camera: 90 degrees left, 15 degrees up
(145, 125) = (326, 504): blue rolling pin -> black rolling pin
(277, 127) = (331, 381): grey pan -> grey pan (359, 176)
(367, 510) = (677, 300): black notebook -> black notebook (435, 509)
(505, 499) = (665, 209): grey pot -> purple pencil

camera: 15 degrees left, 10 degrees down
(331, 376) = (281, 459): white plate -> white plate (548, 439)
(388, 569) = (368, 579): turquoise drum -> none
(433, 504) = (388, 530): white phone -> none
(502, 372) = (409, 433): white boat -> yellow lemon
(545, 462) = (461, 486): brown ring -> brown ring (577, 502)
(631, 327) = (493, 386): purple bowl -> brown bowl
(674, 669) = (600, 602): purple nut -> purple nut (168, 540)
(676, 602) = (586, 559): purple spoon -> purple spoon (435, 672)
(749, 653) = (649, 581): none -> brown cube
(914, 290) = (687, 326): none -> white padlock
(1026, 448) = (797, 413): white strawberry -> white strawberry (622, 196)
---+---
* YOUR ASSIGNMENT: Line by line, the listing above is to be transcribed exactly.

* ANSWER BOX:
camera: 90 degrees left, 15 degrees up
(145, 125) = (326, 504): blue rolling pin -> black rolling pin
(277, 127) = (331, 381): grey pan -> grey pan (359, 176)
(367, 510) = (677, 300): black notebook -> black notebook (435, 509)
(505, 499) = (665, 209): grey pot -> purple pencil

camera: 15 degrees left, 10 degrees down
(331, 376) = (281, 459): white plate -> white plate (548, 439)
(388, 569) = (368, 579): turquoise drum -> none
(433, 504) = (388, 530): white phone -> none
(502, 372) = (409, 433): white boat -> yellow lemon
(545, 462) = (461, 486): brown ring -> brown ring (577, 502)
(631, 327) = (493, 386): purple bowl -> brown bowl
(674, 669) = (600, 602): purple nut -> purple nut (168, 540)
(676, 602) = (586, 559): purple spoon -> purple spoon (435, 672)
(749, 653) = (649, 581): none -> brown cube
(914, 290) = (687, 326): none -> white padlock
(1026, 448) = (797, 413): white strawberry -> white strawberry (622, 196)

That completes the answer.